* REQUIRED TASK
Reproduce the material from its first line through the line containing "5: (167, 120)", inclusive, substituting "px" for "pixels" and leaving everything else unchanged.

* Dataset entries
----

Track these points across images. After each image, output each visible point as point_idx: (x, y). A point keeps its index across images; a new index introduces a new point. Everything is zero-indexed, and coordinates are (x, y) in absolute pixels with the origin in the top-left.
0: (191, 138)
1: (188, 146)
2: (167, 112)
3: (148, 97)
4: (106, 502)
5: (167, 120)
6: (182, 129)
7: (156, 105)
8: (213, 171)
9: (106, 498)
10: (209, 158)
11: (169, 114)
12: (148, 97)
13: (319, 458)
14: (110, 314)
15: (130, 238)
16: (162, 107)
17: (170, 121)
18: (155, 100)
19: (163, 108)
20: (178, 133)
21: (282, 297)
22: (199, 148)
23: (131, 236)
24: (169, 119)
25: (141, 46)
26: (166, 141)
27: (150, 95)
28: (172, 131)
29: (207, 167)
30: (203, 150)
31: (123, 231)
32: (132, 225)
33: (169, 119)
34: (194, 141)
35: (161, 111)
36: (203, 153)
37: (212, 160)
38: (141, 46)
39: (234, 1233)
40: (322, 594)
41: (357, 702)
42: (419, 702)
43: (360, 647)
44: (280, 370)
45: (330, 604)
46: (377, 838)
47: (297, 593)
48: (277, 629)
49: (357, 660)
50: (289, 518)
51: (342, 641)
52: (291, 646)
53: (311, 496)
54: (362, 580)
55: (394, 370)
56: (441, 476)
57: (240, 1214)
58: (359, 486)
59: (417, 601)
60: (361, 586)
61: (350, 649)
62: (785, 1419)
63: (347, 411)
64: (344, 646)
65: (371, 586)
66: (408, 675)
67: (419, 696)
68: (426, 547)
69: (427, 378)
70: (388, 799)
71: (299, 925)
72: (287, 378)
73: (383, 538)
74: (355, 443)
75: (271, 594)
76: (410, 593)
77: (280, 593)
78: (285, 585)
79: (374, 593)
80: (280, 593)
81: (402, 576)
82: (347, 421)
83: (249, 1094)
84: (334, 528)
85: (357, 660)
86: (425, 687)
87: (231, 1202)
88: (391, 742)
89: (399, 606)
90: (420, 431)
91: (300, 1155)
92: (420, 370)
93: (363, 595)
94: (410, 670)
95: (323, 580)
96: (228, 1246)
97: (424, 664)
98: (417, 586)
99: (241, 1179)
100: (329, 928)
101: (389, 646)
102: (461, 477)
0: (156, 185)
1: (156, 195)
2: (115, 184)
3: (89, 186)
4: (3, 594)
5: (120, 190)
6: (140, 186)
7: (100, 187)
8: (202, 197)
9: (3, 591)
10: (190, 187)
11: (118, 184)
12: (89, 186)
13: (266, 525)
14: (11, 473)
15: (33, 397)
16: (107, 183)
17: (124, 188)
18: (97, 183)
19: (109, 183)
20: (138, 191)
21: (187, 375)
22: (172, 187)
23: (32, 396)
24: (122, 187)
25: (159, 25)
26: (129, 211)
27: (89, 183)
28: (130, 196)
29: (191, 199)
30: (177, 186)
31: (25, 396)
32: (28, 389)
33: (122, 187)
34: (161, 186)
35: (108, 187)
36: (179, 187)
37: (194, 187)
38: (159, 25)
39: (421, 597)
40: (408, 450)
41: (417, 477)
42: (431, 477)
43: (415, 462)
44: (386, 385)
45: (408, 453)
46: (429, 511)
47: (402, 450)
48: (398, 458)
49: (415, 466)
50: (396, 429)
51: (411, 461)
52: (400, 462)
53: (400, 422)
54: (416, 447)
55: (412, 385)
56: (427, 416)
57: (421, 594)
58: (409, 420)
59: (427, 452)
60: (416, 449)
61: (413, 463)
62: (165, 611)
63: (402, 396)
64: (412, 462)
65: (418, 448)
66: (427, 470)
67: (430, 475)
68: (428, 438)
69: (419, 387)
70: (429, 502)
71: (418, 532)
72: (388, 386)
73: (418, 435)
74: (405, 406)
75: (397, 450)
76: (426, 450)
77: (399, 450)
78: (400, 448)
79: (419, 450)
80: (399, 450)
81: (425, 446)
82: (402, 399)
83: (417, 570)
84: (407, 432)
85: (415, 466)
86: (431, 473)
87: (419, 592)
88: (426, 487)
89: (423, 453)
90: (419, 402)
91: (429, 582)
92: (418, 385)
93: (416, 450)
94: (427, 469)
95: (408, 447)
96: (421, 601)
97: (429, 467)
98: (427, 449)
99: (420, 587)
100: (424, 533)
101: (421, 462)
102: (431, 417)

----

* OUTPUT BELOW
Track these points across images. After each image, output each visible point as point_idx: (x, y). A point keeps its index across images; a new index introduces a new point. Everything is zero-indexed, and coordinates are (x, y) in absolute px with the origin in the top-left.
0: (191, 138)
1: (188, 146)
2: (167, 112)
3: (148, 97)
4: (106, 502)
5: (167, 120)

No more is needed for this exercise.